WHAT THE EXERCISE ASKS
After finding the line with "IC14: NOT 74HC04" in the entries below, retype exactly each line from there through the line with "IC19: AND 74HC08", including that final line.

TASK DATA
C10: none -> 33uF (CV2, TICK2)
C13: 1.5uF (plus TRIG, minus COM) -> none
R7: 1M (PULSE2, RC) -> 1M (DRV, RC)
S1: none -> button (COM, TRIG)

---

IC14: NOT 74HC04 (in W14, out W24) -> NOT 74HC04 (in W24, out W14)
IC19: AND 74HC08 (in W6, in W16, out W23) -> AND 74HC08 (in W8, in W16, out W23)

ANSWER
IC14: NOT 74HC04 (in W14, out W24) -> NOT 74HC04 (in W24, out W14)
IC19: AND 74HC08 (in W6, in W16, out W23) -> AND 74HC08 (in W8, in W16, out W23)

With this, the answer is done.